_Task to complete_
Set down all of the records exactly.

Stored dataset items:
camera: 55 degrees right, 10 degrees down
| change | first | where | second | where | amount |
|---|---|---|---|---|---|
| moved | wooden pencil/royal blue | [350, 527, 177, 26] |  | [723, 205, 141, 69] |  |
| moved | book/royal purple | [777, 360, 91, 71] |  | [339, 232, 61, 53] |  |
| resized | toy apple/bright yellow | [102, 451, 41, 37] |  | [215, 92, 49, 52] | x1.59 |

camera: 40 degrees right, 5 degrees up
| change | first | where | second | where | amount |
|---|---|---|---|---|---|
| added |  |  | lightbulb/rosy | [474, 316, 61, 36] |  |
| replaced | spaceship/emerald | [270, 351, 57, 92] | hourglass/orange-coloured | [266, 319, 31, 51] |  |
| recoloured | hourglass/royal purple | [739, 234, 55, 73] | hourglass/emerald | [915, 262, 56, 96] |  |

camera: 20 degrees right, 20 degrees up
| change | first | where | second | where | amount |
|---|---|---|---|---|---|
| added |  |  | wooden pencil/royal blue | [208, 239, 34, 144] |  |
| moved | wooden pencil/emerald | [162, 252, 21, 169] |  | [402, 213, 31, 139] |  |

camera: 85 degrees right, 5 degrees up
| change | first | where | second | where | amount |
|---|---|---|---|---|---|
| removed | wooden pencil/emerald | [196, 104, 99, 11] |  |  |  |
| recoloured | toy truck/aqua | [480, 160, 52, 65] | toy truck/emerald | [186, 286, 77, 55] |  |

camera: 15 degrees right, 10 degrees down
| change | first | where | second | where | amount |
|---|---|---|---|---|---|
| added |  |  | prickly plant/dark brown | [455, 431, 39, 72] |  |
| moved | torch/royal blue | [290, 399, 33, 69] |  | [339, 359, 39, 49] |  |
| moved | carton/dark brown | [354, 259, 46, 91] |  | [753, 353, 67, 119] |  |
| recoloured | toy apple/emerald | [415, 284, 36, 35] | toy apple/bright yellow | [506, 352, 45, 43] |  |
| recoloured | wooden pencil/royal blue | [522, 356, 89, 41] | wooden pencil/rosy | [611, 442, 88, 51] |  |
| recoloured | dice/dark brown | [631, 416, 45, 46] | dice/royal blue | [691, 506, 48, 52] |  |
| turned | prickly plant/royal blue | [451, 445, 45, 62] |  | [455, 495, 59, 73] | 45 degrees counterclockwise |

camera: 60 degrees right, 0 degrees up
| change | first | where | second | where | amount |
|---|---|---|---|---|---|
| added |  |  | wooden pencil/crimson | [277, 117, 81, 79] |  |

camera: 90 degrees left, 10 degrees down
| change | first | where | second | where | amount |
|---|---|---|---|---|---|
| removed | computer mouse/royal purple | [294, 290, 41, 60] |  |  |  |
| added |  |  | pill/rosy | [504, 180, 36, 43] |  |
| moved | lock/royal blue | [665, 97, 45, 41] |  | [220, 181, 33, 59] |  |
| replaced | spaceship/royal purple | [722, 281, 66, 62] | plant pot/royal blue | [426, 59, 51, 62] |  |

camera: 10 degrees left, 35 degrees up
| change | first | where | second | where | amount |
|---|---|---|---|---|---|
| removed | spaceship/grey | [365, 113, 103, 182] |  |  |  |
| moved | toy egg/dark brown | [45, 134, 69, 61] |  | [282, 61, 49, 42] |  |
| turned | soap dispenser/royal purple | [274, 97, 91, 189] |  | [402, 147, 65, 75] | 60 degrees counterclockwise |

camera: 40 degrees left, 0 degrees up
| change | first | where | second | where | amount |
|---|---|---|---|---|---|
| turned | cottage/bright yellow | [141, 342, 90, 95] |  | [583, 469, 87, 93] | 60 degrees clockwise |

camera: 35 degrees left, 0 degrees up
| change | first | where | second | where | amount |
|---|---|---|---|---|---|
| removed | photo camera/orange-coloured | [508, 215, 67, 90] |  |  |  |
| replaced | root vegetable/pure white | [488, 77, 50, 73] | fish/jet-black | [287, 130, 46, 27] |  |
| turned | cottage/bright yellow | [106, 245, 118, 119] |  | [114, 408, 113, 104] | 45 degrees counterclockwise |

_Exercise solution_
camera: 55 degrees right, 10 degrees down
| change | first | where | second | where | amount |
|---|---|---|---|---|---|
| moved | wooden pencil/royal blue | [350, 527, 177, 26] |  | [723, 205, 141, 69] |  |
| moved | book/royal purple | [777, 360, 91, 71] |  | [339, 232, 61, 53] |  |
| resized | toy apple/bright yellow | [102, 451, 41, 37] |  | [215, 92, 49, 52] | x1.59 |

camera: 40 degrees right, 5 degrees up
| change | first | where | second | where | amount |
|---|---|---|---|---|---|
| added |  |  | lightbulb/rosy | [474, 316, 61, 36] |  |
| replaced | spaceship/emerald | [270, 351, 57, 92] | hourglass/orange-coloured | [266, 319, 31, 51] |  |
| recoloured | hourglass/royal purple | [739, 234, 55, 73] | hourglass/emerald | [915, 262, 56, 96] |  |

camera: 20 degrees right, 20 degrees up
| change | first | where | second | where | amount |
|---|---|---|---|---|---|
| added |  |  | wooden pencil/royal blue | [208, 239, 34, 144] |  |
| moved | wooden pencil/emerald | [162, 252, 21, 169] |  | [402, 213, 31, 139] |  |

camera: 85 degrees right, 5 degrees up
| change | first | where | second | where | amount |
|---|---|---|---|---|---|
| removed | wooden pencil/emerald | [196, 104, 99, 11] |  |  |  |
| recoloured | toy truck/aqua | [480, 160, 52, 65] | toy truck/emerald | [186, 286, 77, 55] |  |

camera: 15 degrees right, 10 degrees down
| change | first | where | second | where | amount |
|---|---|---|---|---|---|
| added |  |  | prickly plant/dark brown | [455, 431, 39, 72] |  |
| moved | torch/royal blue | [290, 399, 33, 69] |  | [339, 359, 39, 49] |  |
| moved | carton/dark brown | [354, 259, 46, 91] |  | [753, 353, 67, 119] |  |
| recoloured | toy apple/emerald | [415, 284, 36, 35] | toy apple/bright yellow | [506, 352, 45, 43] |  |
| recoloured | wooden pencil/royal blue | [522, 356, 89, 41] | wooden pencil/rosy | [611, 442, 88, 51] |  |
| recoloured | dice/dark brown | [631, 416, 45, 46] | dice/royal blue | [691, 506, 48, 52] |  |
| turned | prickly plant/royal blue | [451, 445, 45, 62] |  | [455, 495, 59, 73] | 45 degrees counterclockwise |

camera: 60 degrees right, 0 degrees up
| change | first | where | second | where | amount |
|---|---|---|---|---|---|
| added |  |  | wooden pencil/crimson | [277, 117, 81, 79] |  |

camera: 90 degrees left, 10 degrees down
| change | first | where | second | where | amount |
|---|---|---|---|---|---|
| removed | computer mouse/royal purple | [294, 290, 41, 60] |  |  |  |
| added |  |  | pill/rosy | [504, 180, 36, 43] |  |
| moved | lock/royal blue | [665, 97, 45, 41] |  | [220, 181, 33, 59] |  |
| replaced | spaceship/royal purple | [722, 281, 66, 62] | plant pot/royal blue | [426, 59, 51, 62] |  |

camera: 10 degrees left, 35 degrees up
| change | first | where | second | where | amount |
|---|---|---|---|---|---|
| removed | spaceship/grey | [365, 113, 103, 182] |  |  |  |
| moved | toy egg/dark brown | [45, 134, 69, 61] |  | [282, 61, 49, 42] |  |
| turned | soap dispenser/royal purple | [274, 97, 91, 189] |  | [402, 147, 65, 75] | 60 degrees counterclockwise |

camera: 40 degrees left, 0 degrees up
| change | first | where | second | where | amount |
|---|---|---|---|---|---|
| turned | cottage/bright yellow | [141, 342, 90, 95] |  | [583, 469, 87, 93] | 60 degrees clockwise |

camera: 35 degrees left, 0 degrees up
| change | first | where | second | where | amount |
|---|---|---|---|---|---|
| removed | photo camera/orange-coloured | [508, 215, 67, 90] |  |  |  |
| replaced | root vegetable/pure white | [488, 77, 50, 73] | fish/jet-black | [287, 130, 46, 27] |  |
| turned | cottage/bright yellow | [106, 245, 118, 119] |  | [114, 408, 113, 104] | 45 degrees counterclockwise |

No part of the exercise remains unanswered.